◆ Exercise details:
Transcribe only the last portion of the material: exactly the lines from the one with "(635, 194) = (437, 162): none -> white bucket" through the end, inclusive.

|---|

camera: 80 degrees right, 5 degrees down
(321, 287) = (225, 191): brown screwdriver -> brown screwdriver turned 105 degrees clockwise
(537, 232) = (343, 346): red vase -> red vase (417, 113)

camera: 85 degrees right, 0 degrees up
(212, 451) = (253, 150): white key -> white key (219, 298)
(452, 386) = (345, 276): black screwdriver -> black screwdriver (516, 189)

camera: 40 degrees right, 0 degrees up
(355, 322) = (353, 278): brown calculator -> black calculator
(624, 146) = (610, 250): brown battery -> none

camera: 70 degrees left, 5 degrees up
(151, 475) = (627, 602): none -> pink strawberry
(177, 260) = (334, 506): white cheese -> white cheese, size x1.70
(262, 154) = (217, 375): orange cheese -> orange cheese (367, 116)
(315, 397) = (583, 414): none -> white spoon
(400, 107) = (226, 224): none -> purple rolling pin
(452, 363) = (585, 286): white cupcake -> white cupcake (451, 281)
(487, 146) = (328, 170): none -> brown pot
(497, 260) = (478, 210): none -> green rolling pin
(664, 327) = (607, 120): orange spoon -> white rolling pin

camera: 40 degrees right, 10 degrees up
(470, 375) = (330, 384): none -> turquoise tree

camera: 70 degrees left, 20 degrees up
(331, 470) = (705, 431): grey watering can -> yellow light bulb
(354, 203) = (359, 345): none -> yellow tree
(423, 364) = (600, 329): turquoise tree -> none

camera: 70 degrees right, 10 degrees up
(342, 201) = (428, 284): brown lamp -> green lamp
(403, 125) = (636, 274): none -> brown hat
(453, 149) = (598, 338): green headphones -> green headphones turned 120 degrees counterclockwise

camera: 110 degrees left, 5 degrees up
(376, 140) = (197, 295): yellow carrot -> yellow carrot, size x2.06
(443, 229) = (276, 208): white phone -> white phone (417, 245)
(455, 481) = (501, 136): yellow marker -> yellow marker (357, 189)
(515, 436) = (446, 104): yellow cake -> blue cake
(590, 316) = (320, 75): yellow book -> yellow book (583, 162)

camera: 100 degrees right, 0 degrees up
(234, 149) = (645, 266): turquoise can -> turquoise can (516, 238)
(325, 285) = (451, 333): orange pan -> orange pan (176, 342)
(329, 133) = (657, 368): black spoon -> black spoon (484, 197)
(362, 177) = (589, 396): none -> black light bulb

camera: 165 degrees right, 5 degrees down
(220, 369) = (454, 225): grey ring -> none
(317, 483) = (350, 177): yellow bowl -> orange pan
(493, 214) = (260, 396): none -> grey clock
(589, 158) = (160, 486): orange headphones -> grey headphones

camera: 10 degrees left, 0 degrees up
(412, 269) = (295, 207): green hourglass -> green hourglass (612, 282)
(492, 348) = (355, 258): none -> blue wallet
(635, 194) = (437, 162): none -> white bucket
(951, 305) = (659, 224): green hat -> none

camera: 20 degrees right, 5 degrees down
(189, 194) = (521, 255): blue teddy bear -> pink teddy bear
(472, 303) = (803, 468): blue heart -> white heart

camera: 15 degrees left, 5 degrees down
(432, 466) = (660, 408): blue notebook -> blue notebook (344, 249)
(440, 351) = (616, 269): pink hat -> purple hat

|---|

◆ Answer:
(635, 194) = (437, 162): none -> white bucket
(951, 305) = (659, 224): green hat -> none

camera: 20 degrees right, 5 degrees down
(189, 194) = (521, 255): blue teddy bear -> pink teddy bear
(472, 303) = (803, 468): blue heart -> white heart

camera: 15 degrees left, 5 degrees down
(432, 466) = (660, 408): blue notebook -> blue notebook (344, 249)
(440, 351) = (616, 269): pink hat -> purple hat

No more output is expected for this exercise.